Report each line of the entries below that has the word "MISO" in it.

> _Records for processing_:
━━━━━━━━━━━━━━━━━━━━
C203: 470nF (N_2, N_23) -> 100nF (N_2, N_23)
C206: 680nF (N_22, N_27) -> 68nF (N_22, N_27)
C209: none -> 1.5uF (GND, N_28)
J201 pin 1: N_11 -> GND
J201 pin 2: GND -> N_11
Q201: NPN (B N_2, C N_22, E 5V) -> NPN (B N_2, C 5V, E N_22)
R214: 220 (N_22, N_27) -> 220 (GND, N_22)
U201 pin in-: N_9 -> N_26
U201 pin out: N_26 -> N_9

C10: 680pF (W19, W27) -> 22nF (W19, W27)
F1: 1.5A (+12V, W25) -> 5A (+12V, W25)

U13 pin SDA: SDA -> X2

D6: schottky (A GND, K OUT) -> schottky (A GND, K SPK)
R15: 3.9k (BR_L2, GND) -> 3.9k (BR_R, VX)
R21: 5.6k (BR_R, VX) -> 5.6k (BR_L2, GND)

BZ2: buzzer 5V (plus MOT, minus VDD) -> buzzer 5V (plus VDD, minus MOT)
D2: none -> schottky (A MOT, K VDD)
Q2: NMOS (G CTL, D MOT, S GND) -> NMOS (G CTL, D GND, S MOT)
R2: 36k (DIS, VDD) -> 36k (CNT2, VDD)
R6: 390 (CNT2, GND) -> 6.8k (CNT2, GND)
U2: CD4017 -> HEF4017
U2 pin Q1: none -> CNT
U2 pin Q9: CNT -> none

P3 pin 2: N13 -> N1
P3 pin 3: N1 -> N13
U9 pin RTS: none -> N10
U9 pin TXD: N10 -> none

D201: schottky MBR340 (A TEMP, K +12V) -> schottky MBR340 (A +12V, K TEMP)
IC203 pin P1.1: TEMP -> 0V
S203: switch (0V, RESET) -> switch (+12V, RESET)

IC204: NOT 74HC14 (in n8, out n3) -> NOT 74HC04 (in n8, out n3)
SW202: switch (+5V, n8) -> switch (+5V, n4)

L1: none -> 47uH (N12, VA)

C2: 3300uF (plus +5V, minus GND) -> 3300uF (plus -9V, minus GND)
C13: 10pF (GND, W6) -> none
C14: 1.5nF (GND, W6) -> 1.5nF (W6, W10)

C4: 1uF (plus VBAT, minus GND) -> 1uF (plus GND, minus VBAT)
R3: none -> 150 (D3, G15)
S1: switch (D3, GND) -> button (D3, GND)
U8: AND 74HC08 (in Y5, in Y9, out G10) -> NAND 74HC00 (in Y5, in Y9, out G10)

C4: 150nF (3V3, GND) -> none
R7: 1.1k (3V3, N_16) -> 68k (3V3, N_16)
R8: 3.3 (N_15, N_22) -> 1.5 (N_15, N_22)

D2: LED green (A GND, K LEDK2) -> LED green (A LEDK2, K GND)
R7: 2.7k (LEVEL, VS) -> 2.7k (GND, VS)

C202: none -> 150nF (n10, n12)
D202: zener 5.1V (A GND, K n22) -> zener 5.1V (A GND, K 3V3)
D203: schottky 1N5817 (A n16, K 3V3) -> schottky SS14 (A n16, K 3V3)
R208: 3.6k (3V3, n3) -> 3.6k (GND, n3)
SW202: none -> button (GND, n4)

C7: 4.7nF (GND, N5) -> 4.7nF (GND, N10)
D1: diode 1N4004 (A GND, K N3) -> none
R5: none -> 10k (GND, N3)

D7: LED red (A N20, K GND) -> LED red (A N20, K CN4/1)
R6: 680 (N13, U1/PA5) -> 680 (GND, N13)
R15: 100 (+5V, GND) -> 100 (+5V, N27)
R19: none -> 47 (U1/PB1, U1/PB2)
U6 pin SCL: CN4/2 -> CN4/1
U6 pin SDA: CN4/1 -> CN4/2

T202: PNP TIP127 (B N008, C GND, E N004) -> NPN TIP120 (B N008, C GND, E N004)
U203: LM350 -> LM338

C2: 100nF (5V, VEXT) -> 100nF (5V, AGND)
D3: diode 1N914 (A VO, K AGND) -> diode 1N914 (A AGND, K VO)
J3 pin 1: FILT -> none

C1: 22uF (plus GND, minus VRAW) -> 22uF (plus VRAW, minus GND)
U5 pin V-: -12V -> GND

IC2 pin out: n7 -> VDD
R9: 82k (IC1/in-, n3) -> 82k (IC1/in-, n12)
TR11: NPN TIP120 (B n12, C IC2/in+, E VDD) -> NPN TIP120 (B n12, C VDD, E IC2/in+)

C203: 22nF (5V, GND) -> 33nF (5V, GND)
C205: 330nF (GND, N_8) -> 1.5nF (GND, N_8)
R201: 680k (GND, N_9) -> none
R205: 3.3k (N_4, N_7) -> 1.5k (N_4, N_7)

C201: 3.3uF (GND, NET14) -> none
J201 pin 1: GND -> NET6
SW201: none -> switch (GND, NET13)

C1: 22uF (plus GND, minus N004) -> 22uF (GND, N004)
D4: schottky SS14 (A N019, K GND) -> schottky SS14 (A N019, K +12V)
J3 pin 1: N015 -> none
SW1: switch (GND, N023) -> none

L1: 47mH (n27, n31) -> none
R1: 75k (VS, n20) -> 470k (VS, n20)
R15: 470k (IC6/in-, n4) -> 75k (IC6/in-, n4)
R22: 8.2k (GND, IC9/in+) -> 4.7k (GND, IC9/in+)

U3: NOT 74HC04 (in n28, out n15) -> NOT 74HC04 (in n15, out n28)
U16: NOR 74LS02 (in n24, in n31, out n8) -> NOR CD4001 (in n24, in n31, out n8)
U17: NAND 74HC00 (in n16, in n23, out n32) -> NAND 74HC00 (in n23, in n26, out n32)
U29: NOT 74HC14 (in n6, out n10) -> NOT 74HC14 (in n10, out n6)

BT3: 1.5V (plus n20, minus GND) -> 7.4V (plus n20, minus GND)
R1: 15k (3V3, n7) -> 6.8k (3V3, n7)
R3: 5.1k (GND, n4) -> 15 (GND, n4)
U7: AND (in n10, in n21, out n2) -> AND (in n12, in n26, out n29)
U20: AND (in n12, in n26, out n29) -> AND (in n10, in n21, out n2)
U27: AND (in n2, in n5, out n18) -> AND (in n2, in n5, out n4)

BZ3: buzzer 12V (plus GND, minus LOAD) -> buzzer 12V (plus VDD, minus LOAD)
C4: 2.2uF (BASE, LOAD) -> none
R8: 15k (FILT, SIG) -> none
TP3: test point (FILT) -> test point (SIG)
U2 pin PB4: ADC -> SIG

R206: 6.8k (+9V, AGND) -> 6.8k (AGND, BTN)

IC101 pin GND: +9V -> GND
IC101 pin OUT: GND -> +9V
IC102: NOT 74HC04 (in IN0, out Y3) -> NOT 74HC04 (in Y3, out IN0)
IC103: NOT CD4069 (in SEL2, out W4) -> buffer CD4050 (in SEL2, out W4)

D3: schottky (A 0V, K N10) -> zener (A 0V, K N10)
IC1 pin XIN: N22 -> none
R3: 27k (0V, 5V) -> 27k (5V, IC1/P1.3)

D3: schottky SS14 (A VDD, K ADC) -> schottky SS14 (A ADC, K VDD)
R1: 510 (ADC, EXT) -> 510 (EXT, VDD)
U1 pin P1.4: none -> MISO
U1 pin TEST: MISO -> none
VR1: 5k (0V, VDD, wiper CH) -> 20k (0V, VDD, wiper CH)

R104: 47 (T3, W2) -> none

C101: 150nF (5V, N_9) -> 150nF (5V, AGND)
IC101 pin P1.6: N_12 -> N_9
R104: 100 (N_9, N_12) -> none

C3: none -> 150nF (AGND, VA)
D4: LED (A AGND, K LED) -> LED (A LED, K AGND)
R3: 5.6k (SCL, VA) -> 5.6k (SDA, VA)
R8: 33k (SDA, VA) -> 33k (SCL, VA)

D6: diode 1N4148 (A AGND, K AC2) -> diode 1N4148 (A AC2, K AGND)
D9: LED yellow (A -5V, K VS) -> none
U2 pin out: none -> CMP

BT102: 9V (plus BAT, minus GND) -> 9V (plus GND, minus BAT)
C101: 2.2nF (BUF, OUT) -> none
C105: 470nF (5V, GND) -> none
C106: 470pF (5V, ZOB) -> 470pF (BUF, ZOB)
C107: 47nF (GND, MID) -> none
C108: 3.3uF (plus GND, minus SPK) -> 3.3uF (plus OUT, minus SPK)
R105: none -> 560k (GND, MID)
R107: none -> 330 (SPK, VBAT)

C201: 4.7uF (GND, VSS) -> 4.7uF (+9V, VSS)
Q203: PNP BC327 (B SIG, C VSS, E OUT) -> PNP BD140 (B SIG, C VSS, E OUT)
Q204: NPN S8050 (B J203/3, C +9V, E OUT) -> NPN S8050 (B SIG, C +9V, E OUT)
━━━━━━━━━━━━━━━━━━━━
> _Result of this task_:
U1 pin P1.4: none -> MISO
U1 pin TEST: MISO -> none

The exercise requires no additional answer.